# What you have to do:
Make an exact copy of all the entries below, with the pictures left out.

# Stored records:

______

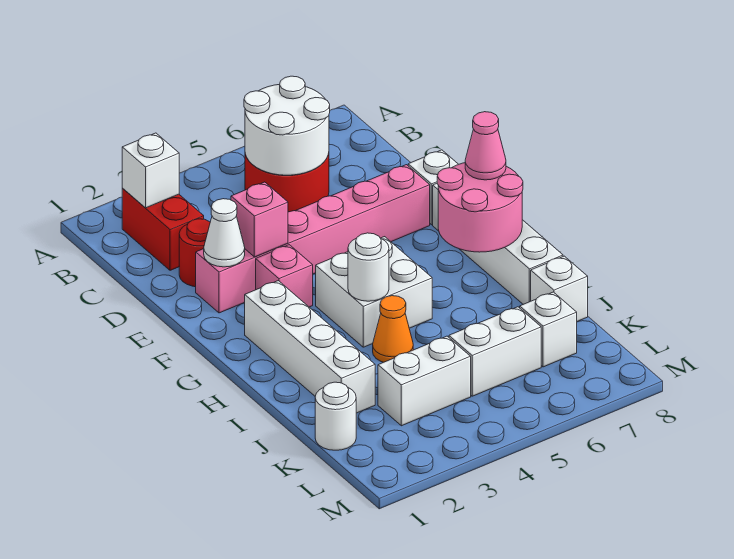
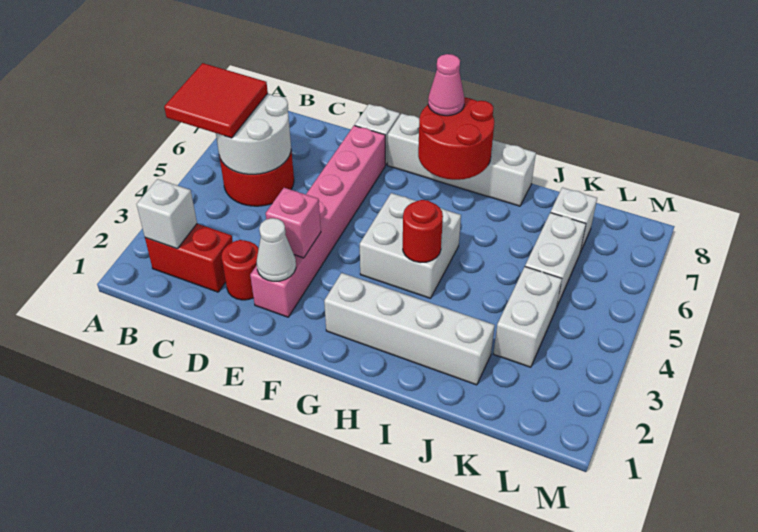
none -> red tile A5:B6 level 3
pink brick F3 level 1 -> none
pink round brick G7:H8 level 2 -> red round brick G7:H8 level 2
white round brick H4 level 2 -> red round brick H4 level 2
orange cone I4 level 1 -> none
white brick J8 level 1 -> none
white round brick K1 level 1 -> none

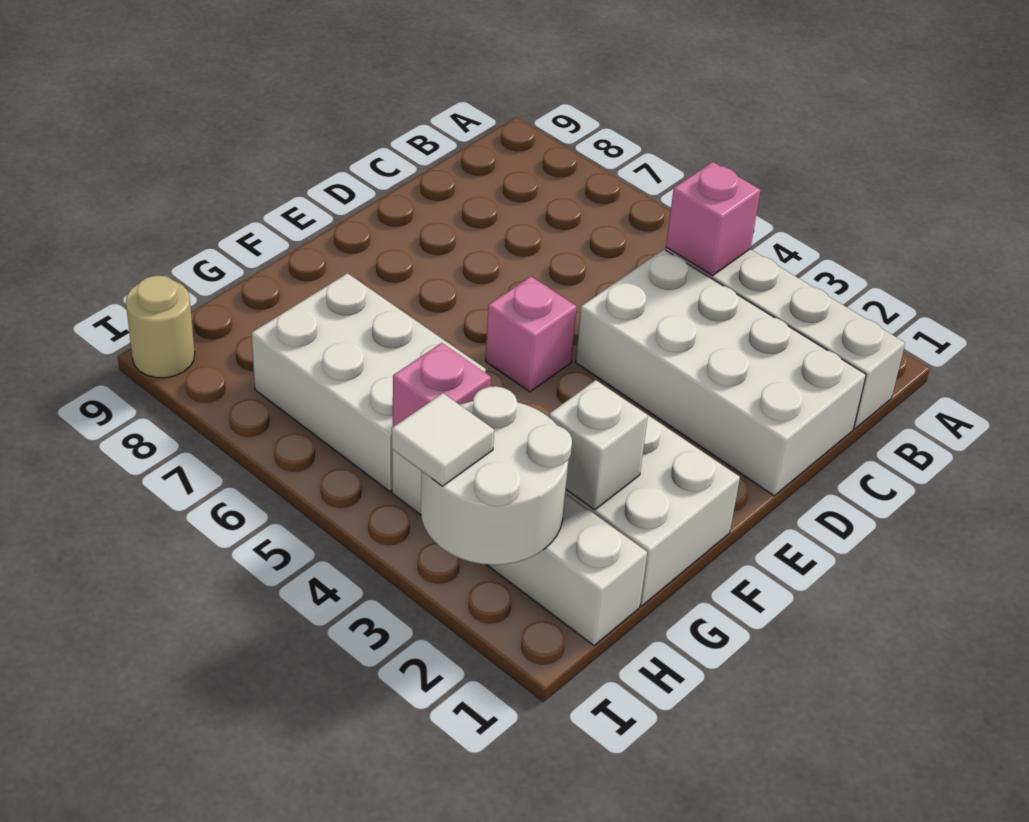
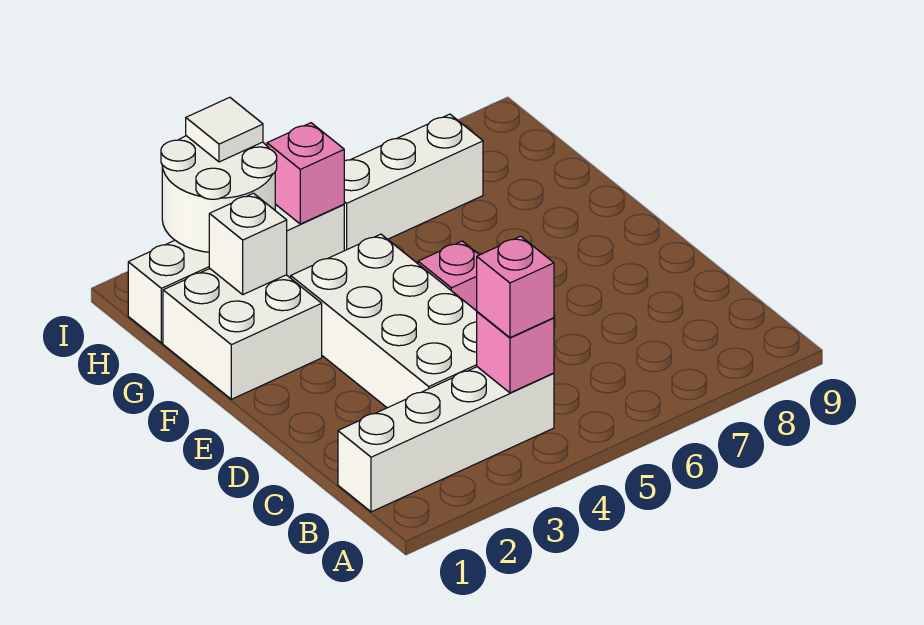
none -> pink brick B4 level 3
white brick C1:D4 level 1 -> white brick C3:F4 level 1
white brick G5:H7 level 1 -> white brick H5:H7 level 1
tan round brick I9 level 1 -> none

______

# Task solution:
none -> red tile A5:B6 level 3
pink brick F3 level 1 -> none
pink round brick G7:H8 level 2 -> red round brick G7:H8 level 2
white round brick H4 level 2 -> red round brick H4 level 2
orange cone I4 level 1 -> none
white brick J8 level 1 -> none
white round brick K1 level 1 -> none

none -> pink brick B4 level 3
white brick C1:D4 level 1 -> white brick C3:F4 level 1
white brick G5:H7 level 1 -> white brick H5:H7 level 1
tan round brick I9 level 1 -> none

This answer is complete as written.